• Your objective: Return all entries precisely as they stand, without the images.

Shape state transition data
◇ ◇ ◇

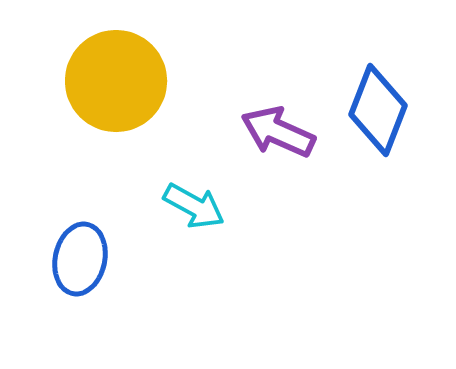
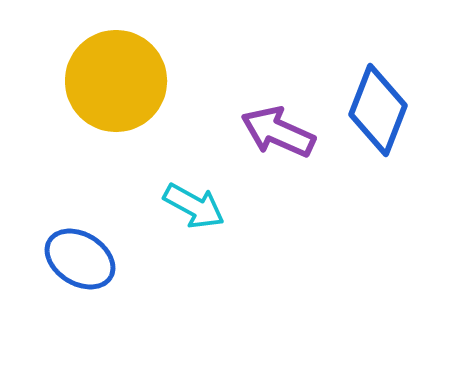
blue ellipse: rotated 70 degrees counterclockwise
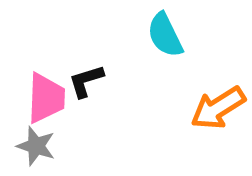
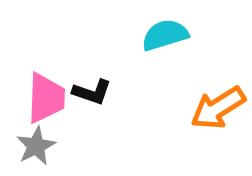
cyan semicircle: rotated 99 degrees clockwise
black L-shape: moved 6 px right, 11 px down; rotated 144 degrees counterclockwise
gray star: rotated 27 degrees clockwise
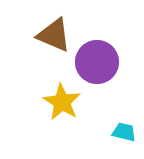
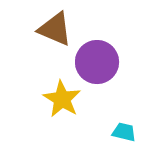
brown triangle: moved 1 px right, 6 px up
yellow star: moved 3 px up
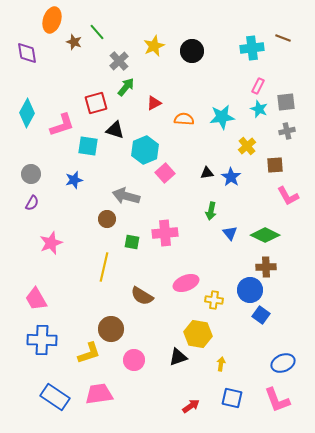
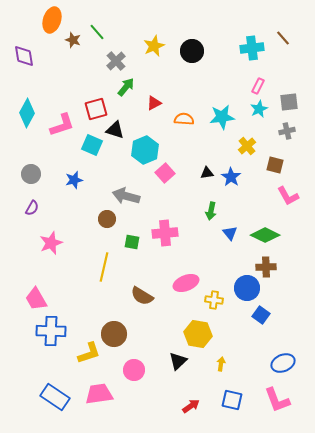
brown line at (283, 38): rotated 28 degrees clockwise
brown star at (74, 42): moved 1 px left, 2 px up
purple diamond at (27, 53): moved 3 px left, 3 px down
gray cross at (119, 61): moved 3 px left
gray square at (286, 102): moved 3 px right
red square at (96, 103): moved 6 px down
cyan star at (259, 109): rotated 24 degrees clockwise
cyan square at (88, 146): moved 4 px right, 1 px up; rotated 15 degrees clockwise
brown square at (275, 165): rotated 18 degrees clockwise
purple semicircle at (32, 203): moved 5 px down
blue circle at (250, 290): moved 3 px left, 2 px up
brown circle at (111, 329): moved 3 px right, 5 px down
blue cross at (42, 340): moved 9 px right, 9 px up
black triangle at (178, 357): moved 4 px down; rotated 24 degrees counterclockwise
pink circle at (134, 360): moved 10 px down
blue square at (232, 398): moved 2 px down
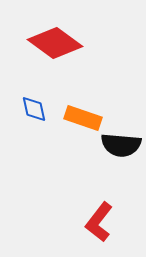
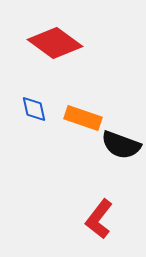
black semicircle: rotated 15 degrees clockwise
red L-shape: moved 3 px up
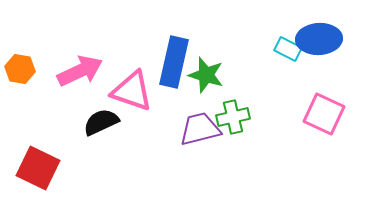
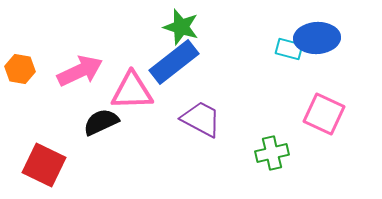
blue ellipse: moved 2 px left, 1 px up
cyan rectangle: moved 1 px right; rotated 12 degrees counterclockwise
blue rectangle: rotated 39 degrees clockwise
green star: moved 25 px left, 48 px up
pink triangle: rotated 21 degrees counterclockwise
green cross: moved 39 px right, 36 px down
purple trapezoid: moved 1 px right, 10 px up; rotated 42 degrees clockwise
red square: moved 6 px right, 3 px up
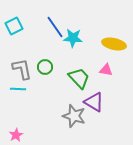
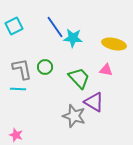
pink star: rotated 24 degrees counterclockwise
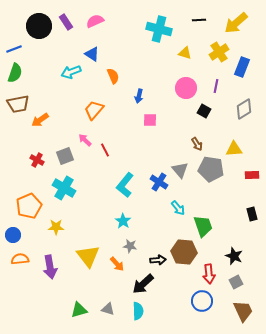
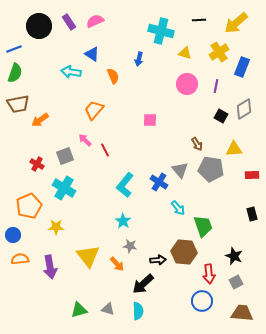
purple rectangle at (66, 22): moved 3 px right
cyan cross at (159, 29): moved 2 px right, 2 px down
cyan arrow at (71, 72): rotated 30 degrees clockwise
pink circle at (186, 88): moved 1 px right, 4 px up
blue arrow at (139, 96): moved 37 px up
black square at (204, 111): moved 17 px right, 5 px down
red cross at (37, 160): moved 4 px down
brown trapezoid at (243, 311): moved 1 px left, 2 px down; rotated 60 degrees counterclockwise
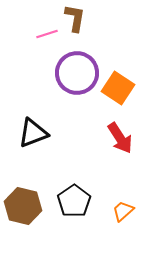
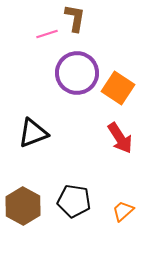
black pentagon: rotated 28 degrees counterclockwise
brown hexagon: rotated 15 degrees clockwise
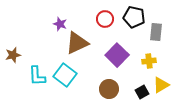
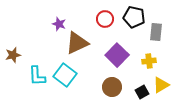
purple star: moved 1 px left
brown circle: moved 3 px right, 2 px up
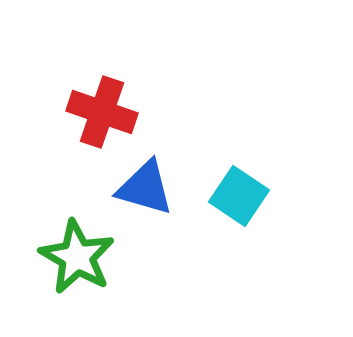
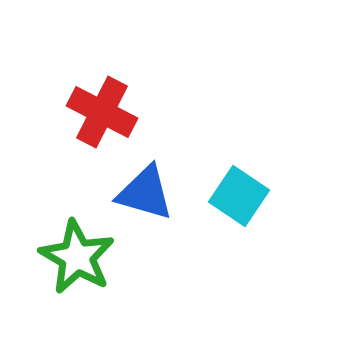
red cross: rotated 8 degrees clockwise
blue triangle: moved 5 px down
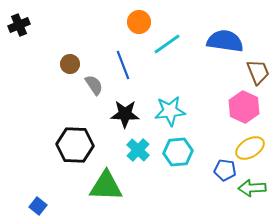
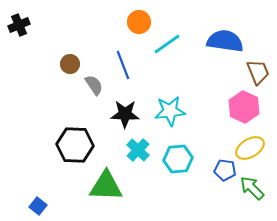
cyan hexagon: moved 7 px down
green arrow: rotated 48 degrees clockwise
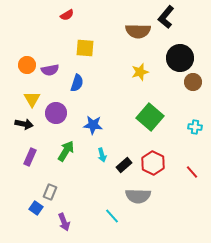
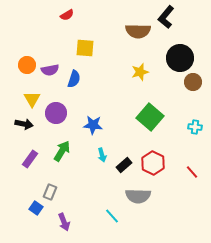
blue semicircle: moved 3 px left, 4 px up
green arrow: moved 4 px left
purple rectangle: moved 2 px down; rotated 12 degrees clockwise
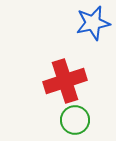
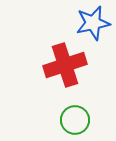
red cross: moved 16 px up
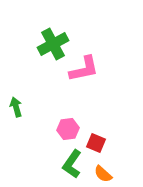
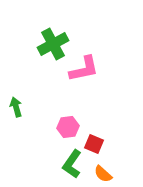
pink hexagon: moved 2 px up
red square: moved 2 px left, 1 px down
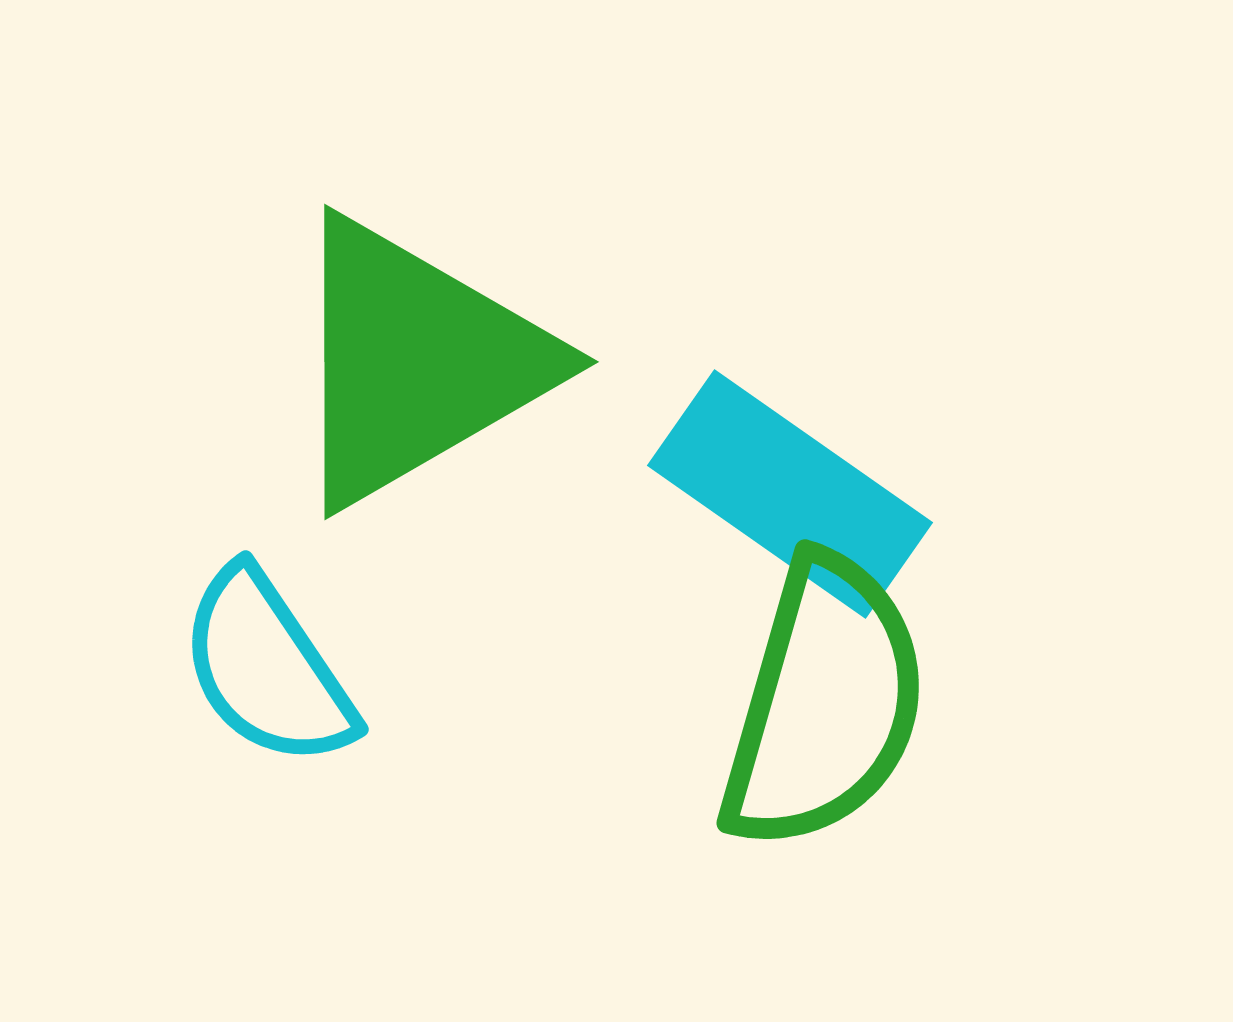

◇ ◇ ◇

• Answer to this exercise:
blue ellipse: rotated 70 degrees counterclockwise
cyan semicircle: rotated 99 degrees clockwise
black L-shape: moved 6 px right, 11 px down; rotated 144 degrees counterclockwise
gray star: rotated 27 degrees clockwise
brown triangle: moved 1 px right, 6 px up
yellow star: moved 3 px up
brown line at (283, 38): rotated 28 degrees clockwise
brown star at (74, 42): moved 1 px left, 2 px up
purple diamond at (27, 53): moved 3 px left, 3 px down
gray cross at (119, 61): moved 3 px left
gray square at (286, 102): moved 3 px right
red square at (96, 103): moved 6 px down
cyan star at (259, 109): rotated 24 degrees clockwise
cyan square at (88, 146): moved 4 px right, 1 px up; rotated 15 degrees clockwise
brown square at (275, 165): rotated 18 degrees clockwise
purple semicircle at (32, 203): moved 5 px down
blue circle at (250, 290): moved 3 px left, 2 px up
brown circle at (111, 329): moved 3 px right, 5 px down
blue cross at (42, 340): moved 9 px right, 9 px up
black triangle at (178, 357): moved 4 px down; rotated 24 degrees counterclockwise
pink circle at (134, 360): moved 10 px down
blue square at (232, 398): moved 2 px down
black semicircle: rotated 15 degrees clockwise
red L-shape: moved 3 px up
blue ellipse: moved 2 px left, 1 px up
cyan rectangle: moved 1 px right; rotated 12 degrees counterclockwise
blue rectangle: rotated 39 degrees clockwise
green star: moved 25 px left, 48 px up
pink triangle: rotated 21 degrees counterclockwise
green cross: moved 39 px right, 36 px down
purple trapezoid: moved 1 px right, 10 px up; rotated 42 degrees clockwise
red square: moved 6 px right, 3 px up
pink star: rotated 24 degrees counterclockwise
purple rectangle at (66, 22): moved 3 px right
cyan cross at (159, 29): moved 2 px right, 2 px down
cyan arrow at (71, 72): rotated 30 degrees clockwise
pink circle at (186, 88): moved 1 px right, 4 px up
blue arrow at (139, 96): moved 37 px up
black square at (204, 111): moved 17 px right, 5 px down
red cross at (37, 160): moved 4 px down
brown trapezoid at (243, 311): moved 1 px left, 2 px down; rotated 60 degrees counterclockwise
black pentagon: rotated 28 degrees counterclockwise
brown hexagon: rotated 15 degrees clockwise
purple star: moved 1 px left
brown circle: moved 3 px right, 2 px up
red cross: rotated 8 degrees clockwise
blue triangle: moved 5 px down
cyan hexagon: moved 7 px down
green arrow: rotated 48 degrees clockwise
blue semicircle: moved 3 px left, 4 px up
green arrow: moved 4 px left
purple rectangle: moved 2 px down; rotated 12 degrees clockwise
red cross: moved 16 px up
pink hexagon: moved 2 px up
red square: moved 2 px left, 1 px down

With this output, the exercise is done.